Problem details: In this exercise, print only the lines of the records below from the one with "The grey cone" through the one with "The red house", inclusive. Pictures are not part of the copy.

Dataset content:
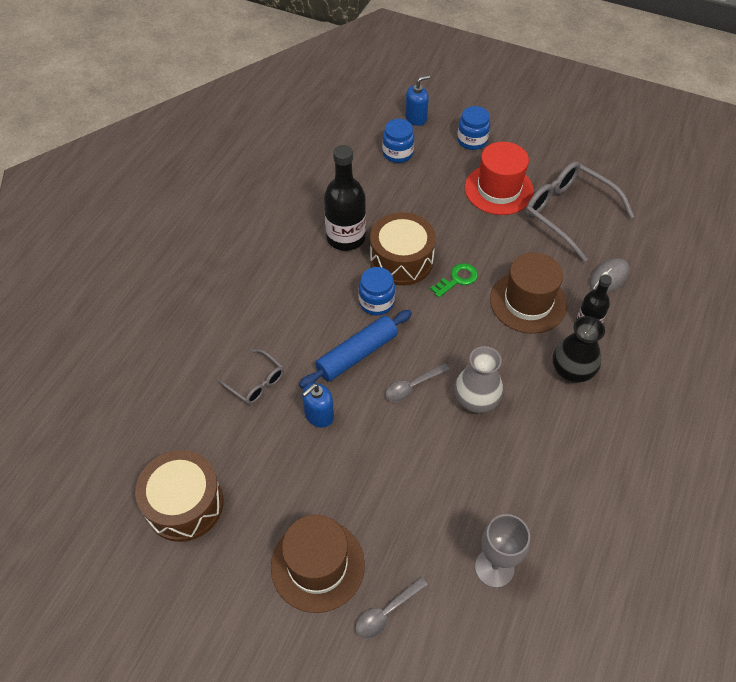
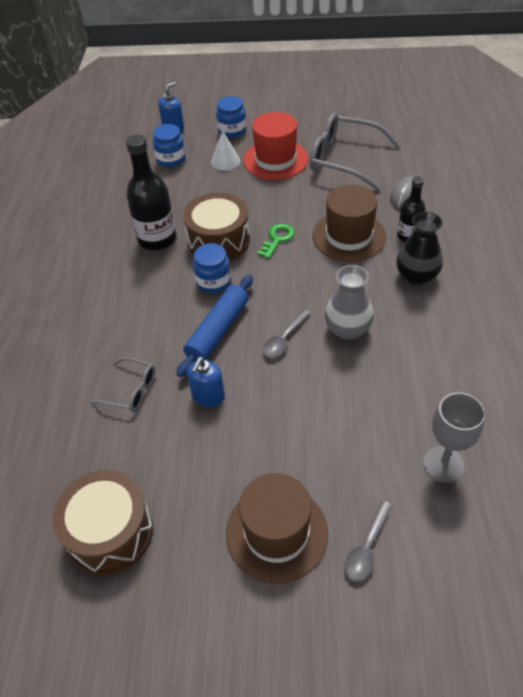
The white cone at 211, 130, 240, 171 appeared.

==

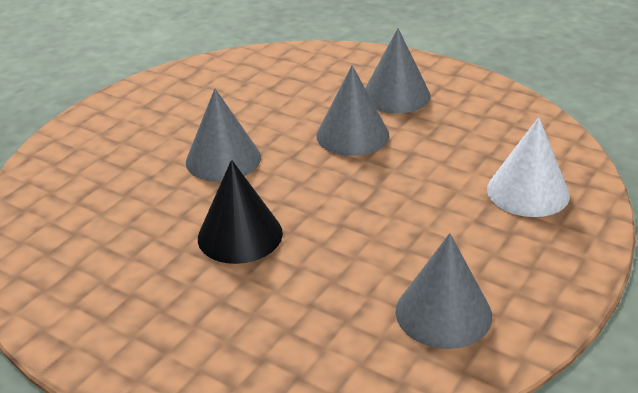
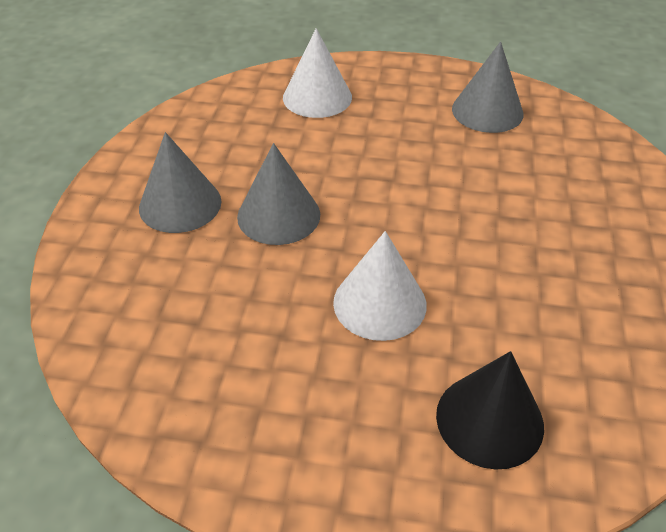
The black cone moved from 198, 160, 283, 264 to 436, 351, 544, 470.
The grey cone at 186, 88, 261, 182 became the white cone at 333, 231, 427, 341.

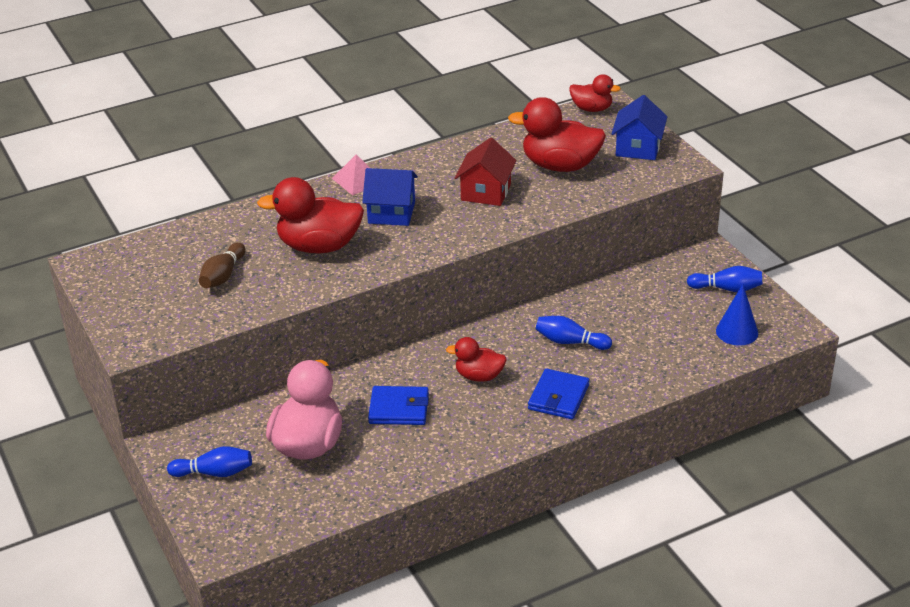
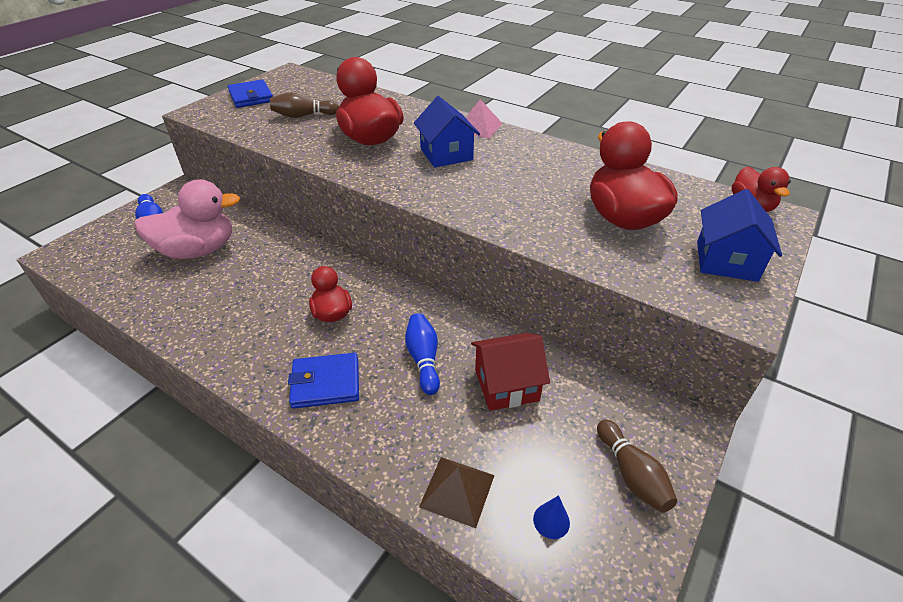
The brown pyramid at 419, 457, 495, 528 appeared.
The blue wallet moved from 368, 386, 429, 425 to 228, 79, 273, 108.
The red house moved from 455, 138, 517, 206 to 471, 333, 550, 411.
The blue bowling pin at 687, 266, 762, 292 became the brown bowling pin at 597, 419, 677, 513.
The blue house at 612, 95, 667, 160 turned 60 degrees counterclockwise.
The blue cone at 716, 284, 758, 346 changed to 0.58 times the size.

Your response:
The grey cone at 186, 88, 261, 182 became the white cone at 333, 231, 427, 341.

The brown pyramid at 419, 457, 495, 528 appeared.
The blue wallet moved from 368, 386, 429, 425 to 228, 79, 273, 108.
The red house moved from 455, 138, 517, 206 to 471, 333, 550, 411.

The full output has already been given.